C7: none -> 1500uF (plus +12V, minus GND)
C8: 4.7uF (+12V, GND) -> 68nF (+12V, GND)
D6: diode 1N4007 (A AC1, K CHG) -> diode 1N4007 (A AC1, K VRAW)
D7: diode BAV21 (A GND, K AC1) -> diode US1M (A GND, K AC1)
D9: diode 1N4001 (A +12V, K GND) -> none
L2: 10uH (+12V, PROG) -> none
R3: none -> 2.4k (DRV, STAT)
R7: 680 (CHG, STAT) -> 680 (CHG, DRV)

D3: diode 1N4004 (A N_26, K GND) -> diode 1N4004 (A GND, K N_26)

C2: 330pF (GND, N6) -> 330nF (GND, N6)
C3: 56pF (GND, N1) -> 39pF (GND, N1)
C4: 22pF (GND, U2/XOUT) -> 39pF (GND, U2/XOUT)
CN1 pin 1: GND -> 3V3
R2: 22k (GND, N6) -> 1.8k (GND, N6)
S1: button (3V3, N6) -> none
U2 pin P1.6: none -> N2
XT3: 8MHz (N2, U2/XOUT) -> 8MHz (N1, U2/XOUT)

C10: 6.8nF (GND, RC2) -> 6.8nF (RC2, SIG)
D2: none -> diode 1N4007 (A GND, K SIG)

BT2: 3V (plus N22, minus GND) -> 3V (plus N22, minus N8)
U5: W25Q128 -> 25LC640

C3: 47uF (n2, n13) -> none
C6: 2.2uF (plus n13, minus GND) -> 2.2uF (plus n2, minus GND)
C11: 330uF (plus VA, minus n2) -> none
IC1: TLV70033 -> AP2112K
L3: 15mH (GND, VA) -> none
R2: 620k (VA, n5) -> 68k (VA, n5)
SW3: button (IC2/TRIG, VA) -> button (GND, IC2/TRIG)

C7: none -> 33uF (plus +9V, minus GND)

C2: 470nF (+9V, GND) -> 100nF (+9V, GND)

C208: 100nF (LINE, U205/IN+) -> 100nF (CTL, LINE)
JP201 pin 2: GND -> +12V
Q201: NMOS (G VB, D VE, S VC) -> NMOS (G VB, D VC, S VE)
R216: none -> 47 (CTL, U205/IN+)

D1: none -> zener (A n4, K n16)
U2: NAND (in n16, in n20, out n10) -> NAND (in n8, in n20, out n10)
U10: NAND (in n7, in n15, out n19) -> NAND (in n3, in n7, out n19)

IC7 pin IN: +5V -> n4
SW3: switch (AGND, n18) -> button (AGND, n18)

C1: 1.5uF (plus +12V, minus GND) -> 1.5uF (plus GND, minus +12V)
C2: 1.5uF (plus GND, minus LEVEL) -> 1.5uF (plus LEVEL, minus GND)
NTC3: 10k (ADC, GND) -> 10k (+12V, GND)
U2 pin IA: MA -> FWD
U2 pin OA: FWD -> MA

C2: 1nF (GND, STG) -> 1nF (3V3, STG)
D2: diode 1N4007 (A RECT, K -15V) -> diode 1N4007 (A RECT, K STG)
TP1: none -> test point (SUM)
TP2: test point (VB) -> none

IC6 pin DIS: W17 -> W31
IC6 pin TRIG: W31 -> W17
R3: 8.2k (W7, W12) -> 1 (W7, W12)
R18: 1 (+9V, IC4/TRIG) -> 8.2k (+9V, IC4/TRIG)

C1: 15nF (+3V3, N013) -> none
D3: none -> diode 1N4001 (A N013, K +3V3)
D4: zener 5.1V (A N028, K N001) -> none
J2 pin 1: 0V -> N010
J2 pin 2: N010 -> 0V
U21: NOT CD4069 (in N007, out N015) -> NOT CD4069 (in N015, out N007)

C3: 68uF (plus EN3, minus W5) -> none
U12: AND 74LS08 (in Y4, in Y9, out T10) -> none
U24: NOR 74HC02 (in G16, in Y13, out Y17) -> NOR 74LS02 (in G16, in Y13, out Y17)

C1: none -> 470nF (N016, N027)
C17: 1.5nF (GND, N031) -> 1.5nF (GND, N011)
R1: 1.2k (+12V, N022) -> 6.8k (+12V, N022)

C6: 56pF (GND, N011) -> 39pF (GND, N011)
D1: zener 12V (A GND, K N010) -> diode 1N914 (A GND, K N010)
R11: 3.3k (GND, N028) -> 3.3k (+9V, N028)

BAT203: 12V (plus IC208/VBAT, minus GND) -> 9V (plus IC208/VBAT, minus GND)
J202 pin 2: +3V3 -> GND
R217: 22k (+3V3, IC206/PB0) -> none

____

◆ INSTRUCTIONS FOR THE TASK ◆
Transcribe the entire listing above.

◆ RESULT ◆
C7: none -> 1500uF (plus +12V, minus GND)
C8: 4.7uF (+12V, GND) -> 68nF (+12V, GND)
D6: diode 1N4007 (A AC1, K CHG) -> diode 1N4007 (A AC1, K VRAW)
D7: diode BAV21 (A GND, K AC1) -> diode US1M (A GND, K AC1)
D9: diode 1N4001 (A +12V, K GND) -> none
L2: 10uH (+12V, PROG) -> none
R3: none -> 2.4k (DRV, STAT)
R7: 680 (CHG, STAT) -> 680 (CHG, DRV)

D3: diode 1N4004 (A N_26, K GND) -> diode 1N4004 (A GND, K N_26)

C2: 330pF (GND, N6) -> 330nF (GND, N6)
C3: 56pF (GND, N1) -> 39pF (GND, N1)
C4: 22pF (GND, U2/XOUT) -> 39pF (GND, U2/XOUT)
CN1 pin 1: GND -> 3V3
R2: 22k (GND, N6) -> 1.8k (GND, N6)
S1: button (3V3, N6) -> none
U2 pin P1.6: none -> N2
XT3: 8MHz (N2, U2/XOUT) -> 8MHz (N1, U2/XOUT)

C10: 6.8nF (GND, RC2) -> 6.8nF (RC2, SIG)
D2: none -> diode 1N4007 (A GND, K SIG)

BT2: 3V (plus N22, minus GND) -> 3V (plus N22, minus N8)
U5: W25Q128 -> 25LC640

C3: 47uF (n2, n13) -> none
C6: 2.2uF (plus n13, minus GND) -> 2.2uF (plus n2, minus GND)
C11: 330uF (plus VA, minus n2) -> none
IC1: TLV70033 -> AP2112K
L3: 15mH (GND, VA) -> none
R2: 620k (VA, n5) -> 68k (VA, n5)
SW3: button (IC2/TRIG, VA) -> button (GND, IC2/TRIG)

C7: none -> 33uF (plus +9V, minus GND)

C2: 470nF (+9V, GND) -> 100nF (+9V, GND)

C208: 100nF (LINE, U205/IN+) -> 100nF (CTL, LINE)
JP201 pin 2: GND -> +12V
Q201: NMOS (G VB, D VE, S VC) -> NMOS (G VB, D VC, S VE)
R216: none -> 47 (CTL, U205/IN+)

D1: none -> zener (A n4, K n16)
U2: NAND (in n16, in n20, out n10) -> NAND (in n8, in n20, out n10)
U10: NAND (in n7, in n15, out n19) -> NAND (in n3, in n7, out n19)

IC7 pin IN: +5V -> n4
SW3: switch (AGND, n18) -> button (AGND, n18)

C1: 1.5uF (plus +12V, minus GND) -> 1.5uF (plus GND, minus +12V)
C2: 1.5uF (plus GND, minus LEVEL) -> 1.5uF (plus LEVEL, minus GND)
NTC3: 10k (ADC, GND) -> 10k (+12V, GND)
U2 pin IA: MA -> FWD
U2 pin OA: FWD -> MA

C2: 1nF (GND, STG) -> 1nF (3V3, STG)
D2: diode 1N4007 (A RECT, K -15V) -> diode 1N4007 (A RECT, K STG)
TP1: none -> test point (SUM)
TP2: test point (VB) -> none

IC6 pin DIS: W17 -> W31
IC6 pin TRIG: W31 -> W17
R3: 8.2k (W7, W12) -> 1 (W7, W12)
R18: 1 (+9V, IC4/TRIG) -> 8.2k (+9V, IC4/TRIG)

C1: 15nF (+3V3, N013) -> none
D3: none -> diode 1N4001 (A N013, K +3V3)
D4: zener 5.1V (A N028, K N001) -> none
J2 pin 1: 0V -> N010
J2 pin 2: N010 -> 0V
U21: NOT CD4069 (in N007, out N015) -> NOT CD4069 (in N015, out N007)

C3: 68uF (plus EN3, minus W5) -> none
U12: AND 74LS08 (in Y4, in Y9, out T10) -> none
U24: NOR 74HC02 (in G16, in Y13, out Y17) -> NOR 74LS02 (in G16, in Y13, out Y17)

C1: none -> 470nF (N016, N027)
C17: 1.5nF (GND, N031) -> 1.5nF (GND, N011)
R1: 1.2k (+12V, N022) -> 6.8k (+12V, N022)

C6: 56pF (GND, N011) -> 39pF (GND, N011)
D1: zener 12V (A GND, K N010) -> diode 1N914 (A GND, K N010)
R11: 3.3k (GND, N028) -> 3.3k (+9V, N028)

BAT203: 12V (plus IC208/VBAT, minus GND) -> 9V (plus IC208/VBAT, minus GND)
J202 pin 2: +3V3 -> GND
R217: 22k (+3V3, IC206/PB0) -> none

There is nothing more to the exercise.